## [What the exercise asks]
Using the entries that follow, transcribe only the lines from the line with "POT2 pin SIG: GP28 -> GP20" to the line with "POT2: 5k -> 10k", both included, exactly as they stand and without pictures.

## [Input records]
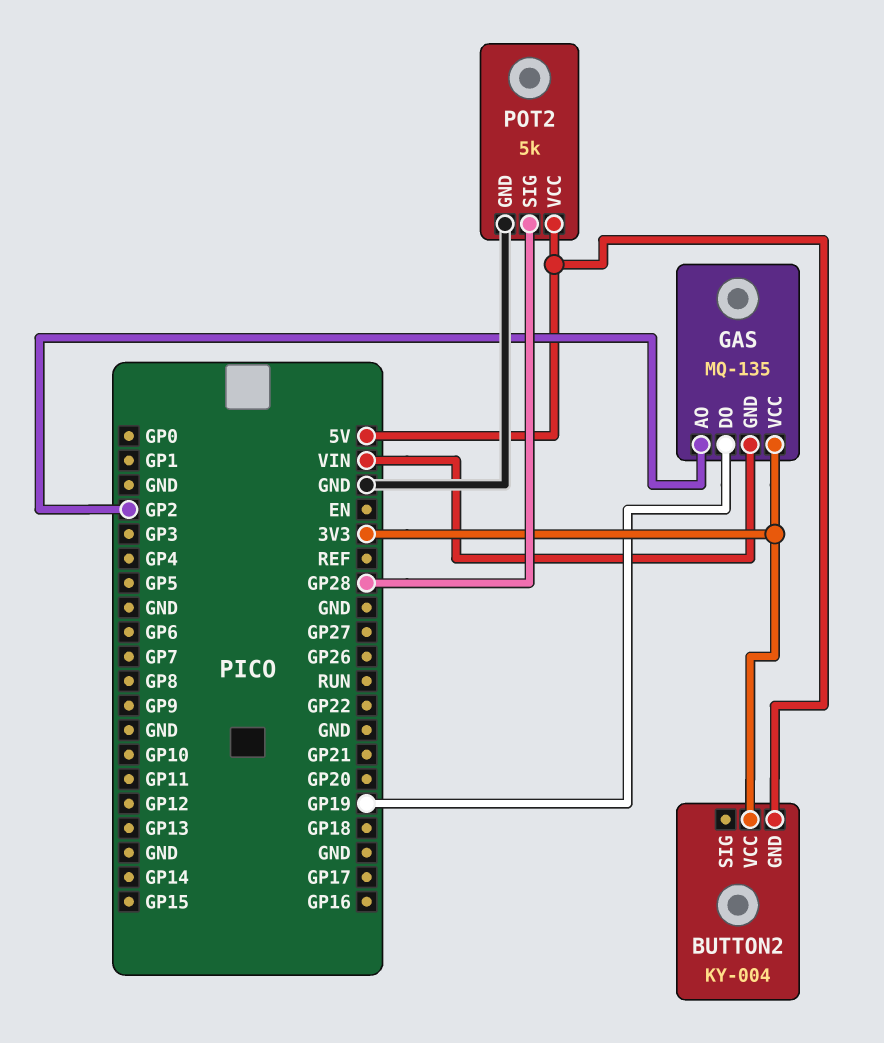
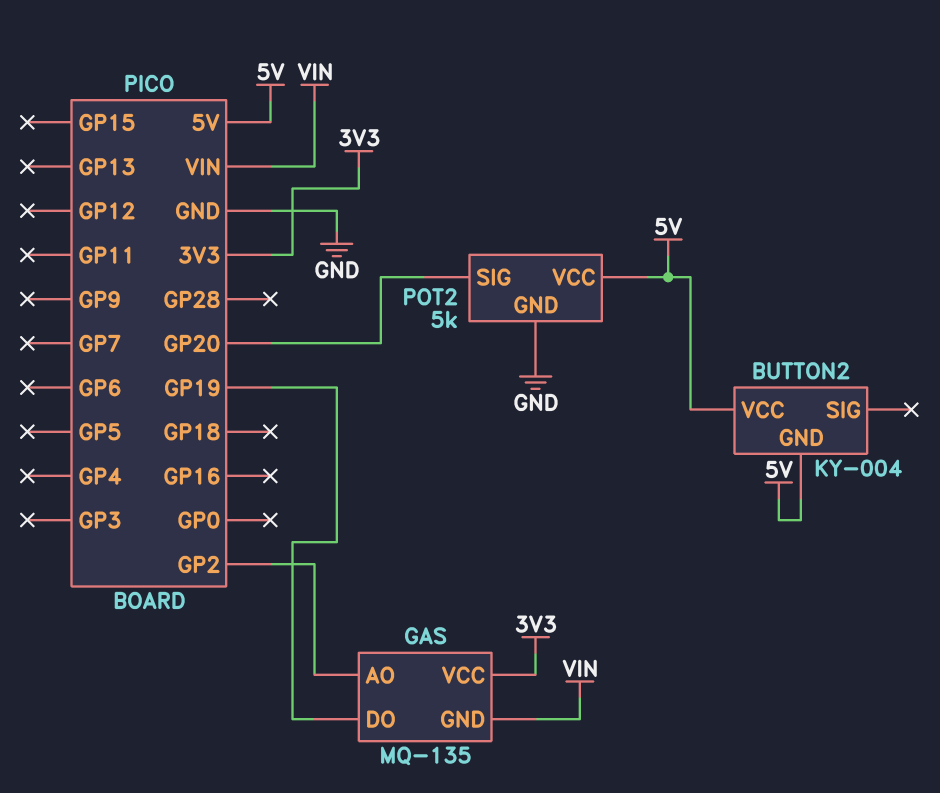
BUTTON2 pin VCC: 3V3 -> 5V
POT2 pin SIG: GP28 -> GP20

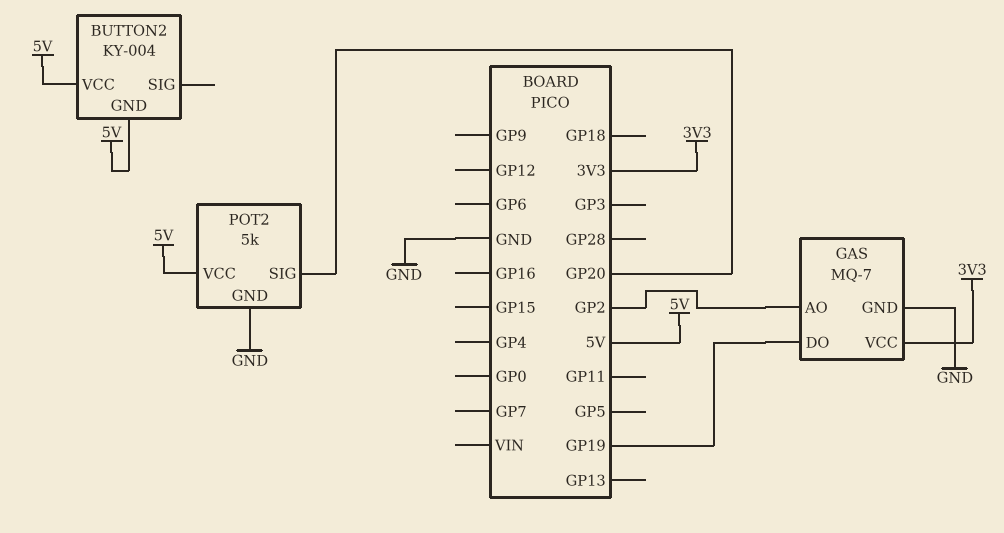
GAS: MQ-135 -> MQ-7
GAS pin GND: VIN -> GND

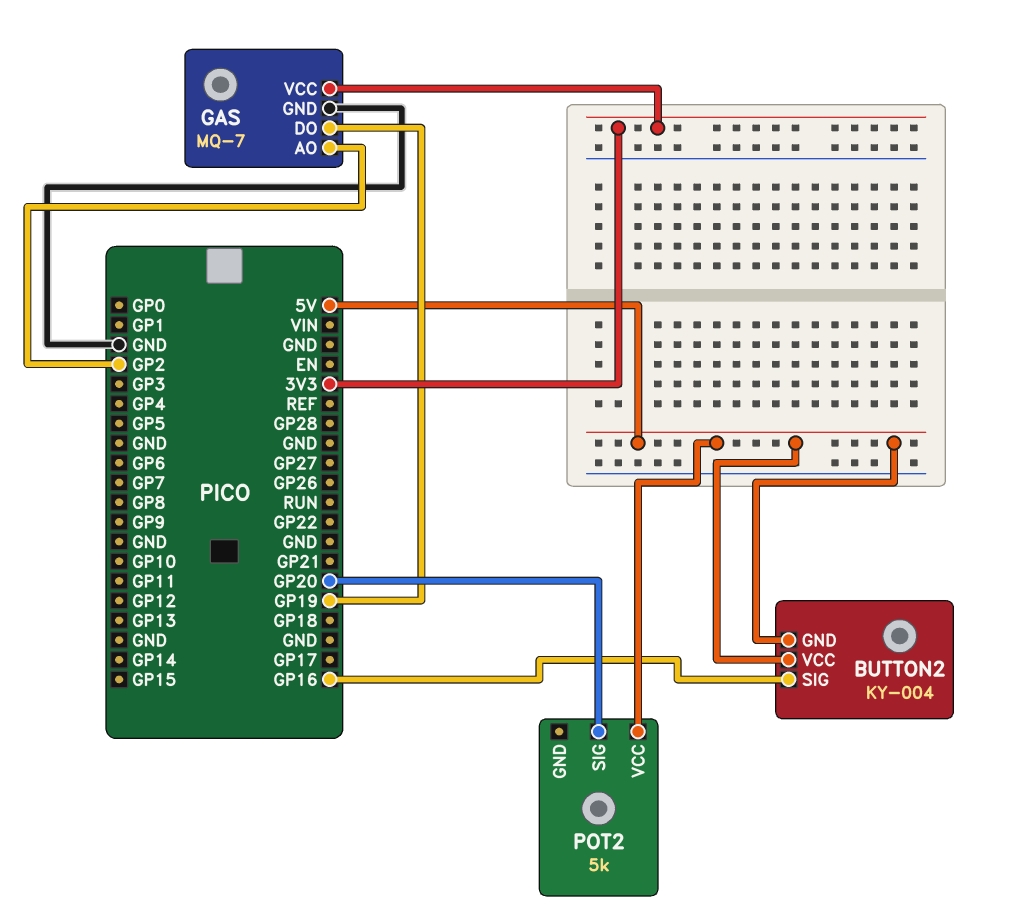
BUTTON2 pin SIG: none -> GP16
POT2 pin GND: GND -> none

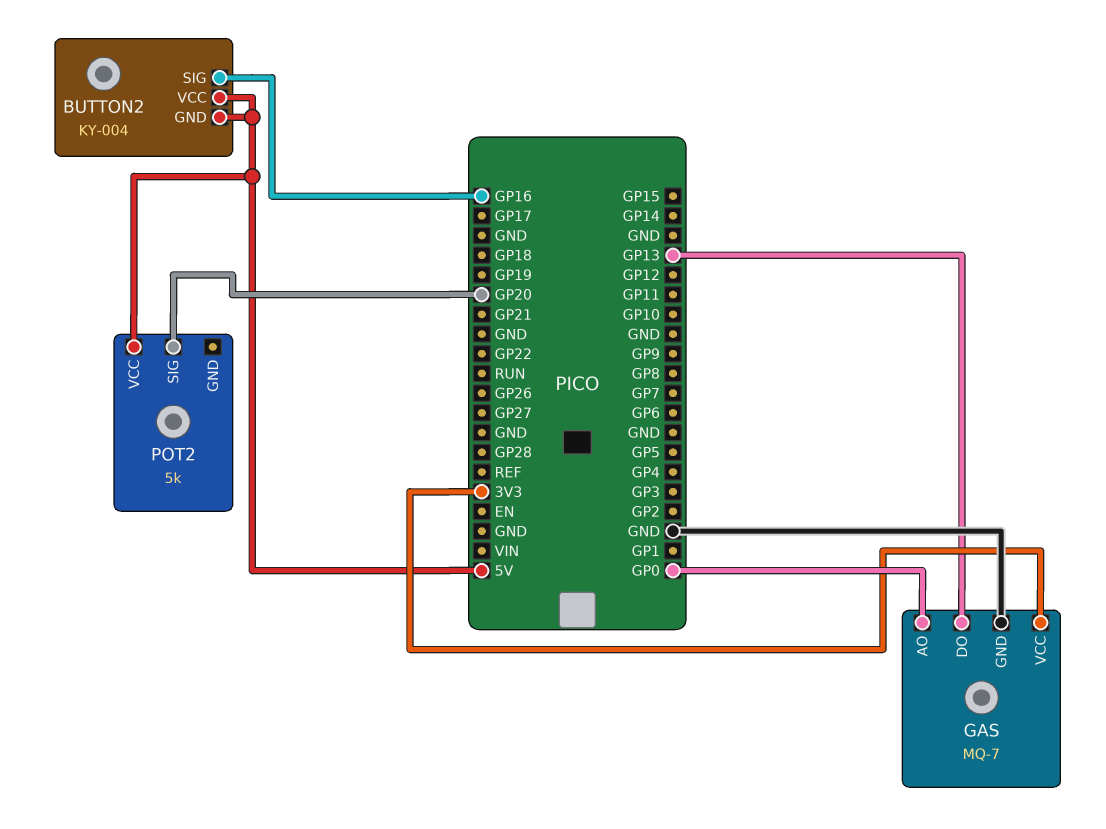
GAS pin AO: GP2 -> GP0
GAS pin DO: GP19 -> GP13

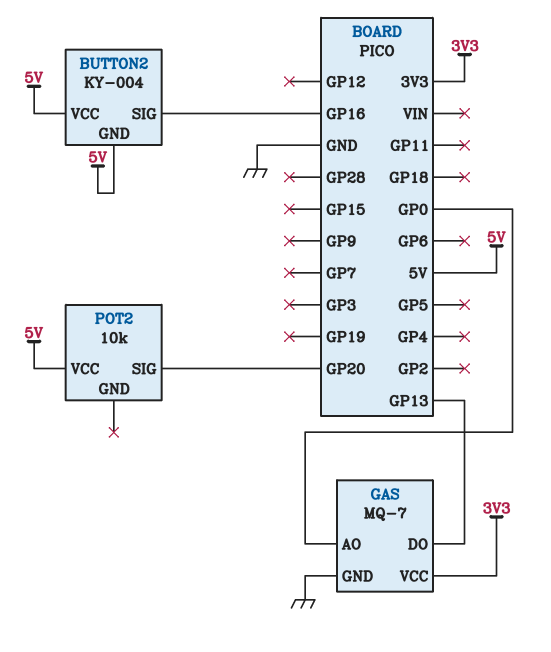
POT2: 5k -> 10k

--

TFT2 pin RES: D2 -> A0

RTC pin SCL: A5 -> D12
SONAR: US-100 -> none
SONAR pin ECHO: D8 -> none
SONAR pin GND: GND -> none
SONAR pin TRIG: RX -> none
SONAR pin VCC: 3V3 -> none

--

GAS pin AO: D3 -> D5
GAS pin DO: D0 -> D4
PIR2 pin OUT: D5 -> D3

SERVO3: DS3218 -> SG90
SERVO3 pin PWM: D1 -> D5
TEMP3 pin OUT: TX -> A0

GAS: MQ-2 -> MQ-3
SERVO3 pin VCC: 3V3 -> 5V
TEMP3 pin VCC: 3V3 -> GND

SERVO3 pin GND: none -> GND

## [Your solution]
POT2 pin SIG: GP28 -> GP20

GAS: MQ-135 -> MQ-7
GAS pin GND: VIN -> GND

BUTTON2 pin SIG: none -> GP16
POT2 pin GND: GND -> none

GAS pin AO: GP2 -> GP0
GAS pin DO: GP19 -> GP13

POT2: 5k -> 10k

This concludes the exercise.